-- Data records follows --

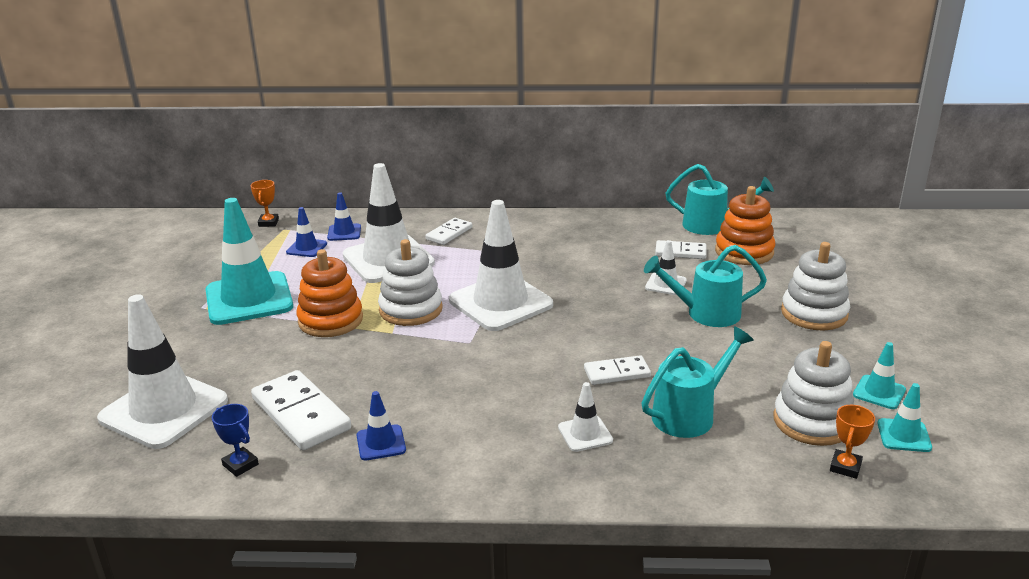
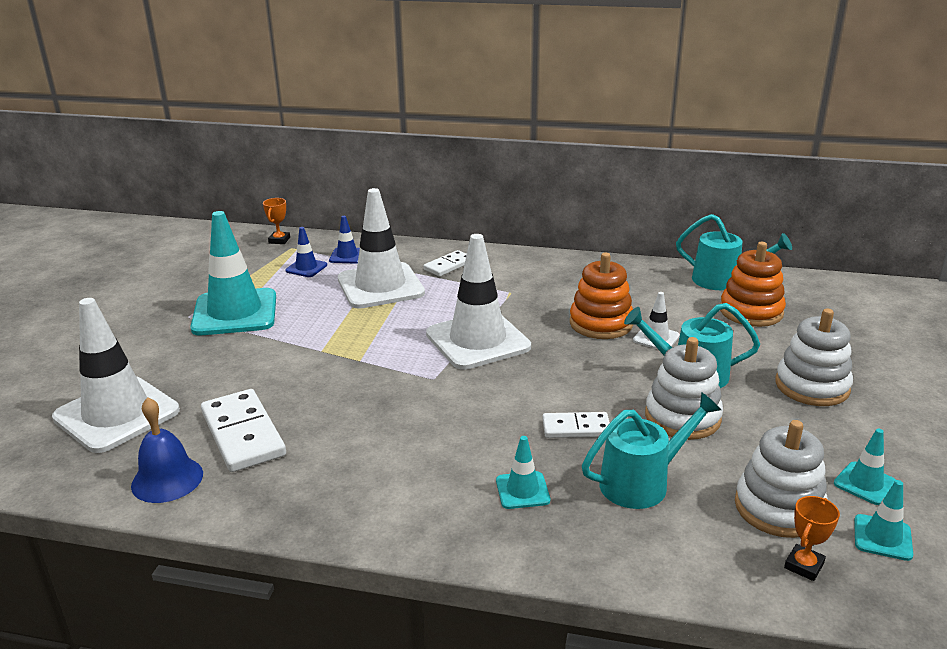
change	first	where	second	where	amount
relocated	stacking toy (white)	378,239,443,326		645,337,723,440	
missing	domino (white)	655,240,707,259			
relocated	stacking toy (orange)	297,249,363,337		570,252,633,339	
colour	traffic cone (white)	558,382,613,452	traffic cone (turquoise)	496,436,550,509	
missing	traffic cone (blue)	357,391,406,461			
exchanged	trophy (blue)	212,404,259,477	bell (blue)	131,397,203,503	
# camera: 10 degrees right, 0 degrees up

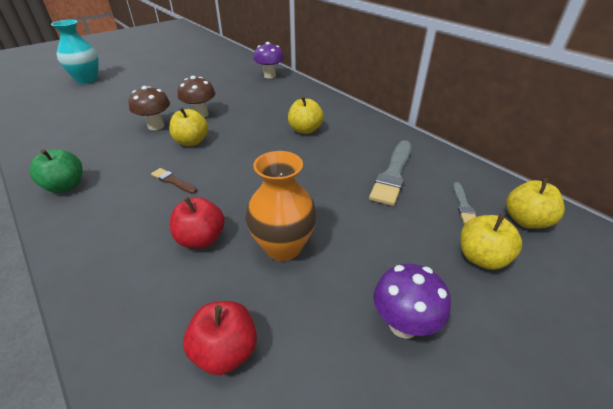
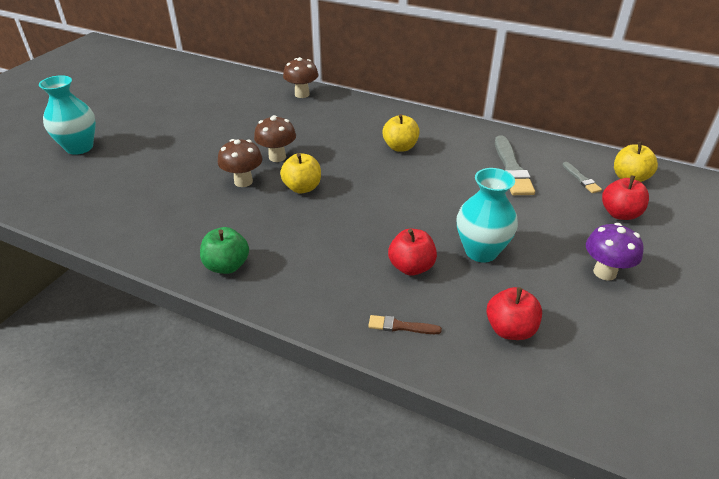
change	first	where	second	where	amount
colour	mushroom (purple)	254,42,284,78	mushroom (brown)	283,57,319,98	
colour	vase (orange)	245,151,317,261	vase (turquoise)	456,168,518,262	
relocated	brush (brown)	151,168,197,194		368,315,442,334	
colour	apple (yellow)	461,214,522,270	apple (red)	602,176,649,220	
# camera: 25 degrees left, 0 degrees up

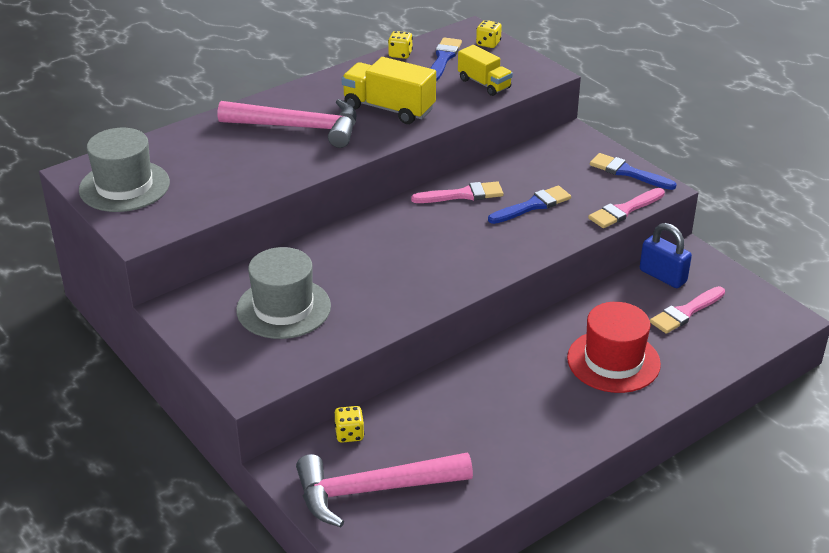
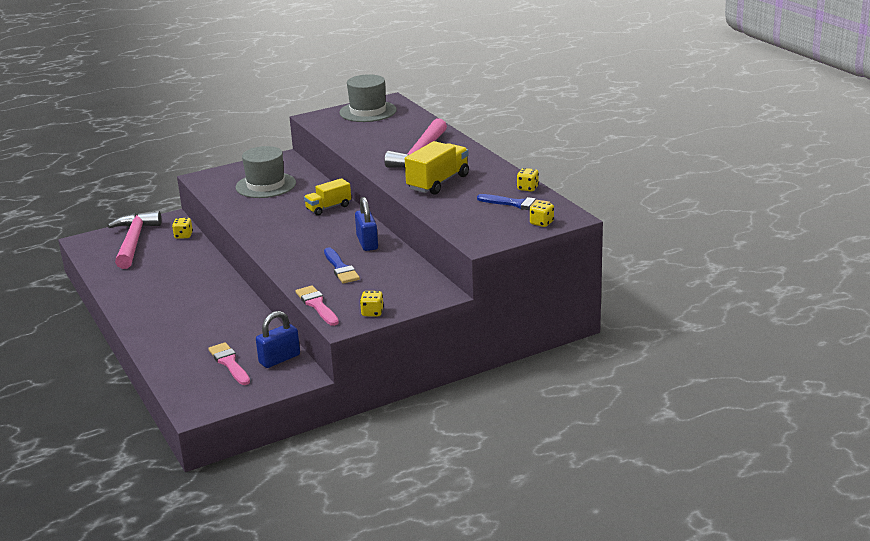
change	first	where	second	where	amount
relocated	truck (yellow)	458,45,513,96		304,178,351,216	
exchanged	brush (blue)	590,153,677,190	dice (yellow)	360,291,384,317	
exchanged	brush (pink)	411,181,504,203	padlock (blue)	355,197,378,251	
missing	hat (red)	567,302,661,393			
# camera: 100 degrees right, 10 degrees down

-- Data records concluded --

Required action:
Every line of the records above should be copied exactly, while the pictures are left behind.

Task result:
change	first	where	second	where	amount
relocated	stacking toy (white)	378,239,443,326		645,337,723,440	
missing	domino (white)	655,240,707,259			
relocated	stacking toy (orange)	297,249,363,337		570,252,633,339	
colour	traffic cone (white)	558,382,613,452	traffic cone (turquoise)	496,436,550,509	
missing	traffic cone (blue)	357,391,406,461			
exchanged	trophy (blue)	212,404,259,477	bell (blue)	131,397,203,503	
# camera: 10 degrees right, 0 degrees up

change	first	where	second	where	amount
colour	mushroom (purple)	254,42,284,78	mushroom (brown)	283,57,319,98	
colour	vase (orange)	245,151,317,261	vase (turquoise)	456,168,518,262	
relocated	brush (brown)	151,168,197,194		368,315,442,334	
colour	apple (yellow)	461,214,522,270	apple (red)	602,176,649,220	
# camera: 25 degrees left, 0 degrees up

change	first	where	second	where	amount
relocated	truck (yellow)	458,45,513,96		304,178,351,216	
exchanged	brush (blue)	590,153,677,190	dice (yellow)	360,291,384,317	
exchanged	brush (pink)	411,181,504,203	padlock (blue)	355,197,378,251	
missing	hat (red)	567,302,661,393			
# camera: 100 degrees right, 10 degrees down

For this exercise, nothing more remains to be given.